# EXERCISE PROMPT
Count how many lines in the following data hold the word "counterclockwise". Your answer is the number and nothing else.

# EXTRACTED INFORMATION
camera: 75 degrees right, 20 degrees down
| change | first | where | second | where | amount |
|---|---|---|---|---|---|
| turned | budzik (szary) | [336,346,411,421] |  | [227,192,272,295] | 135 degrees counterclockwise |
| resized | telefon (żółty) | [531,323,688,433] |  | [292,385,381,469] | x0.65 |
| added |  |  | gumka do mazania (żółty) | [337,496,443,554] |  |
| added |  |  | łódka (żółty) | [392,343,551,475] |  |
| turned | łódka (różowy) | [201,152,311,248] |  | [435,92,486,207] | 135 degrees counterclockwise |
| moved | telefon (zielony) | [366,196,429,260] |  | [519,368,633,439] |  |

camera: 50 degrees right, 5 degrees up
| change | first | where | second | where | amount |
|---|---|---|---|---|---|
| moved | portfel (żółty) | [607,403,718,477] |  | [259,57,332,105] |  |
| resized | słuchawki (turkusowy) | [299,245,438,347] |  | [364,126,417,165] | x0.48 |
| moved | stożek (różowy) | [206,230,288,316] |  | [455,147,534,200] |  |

# SOLUTION TO THE PROBLEM
2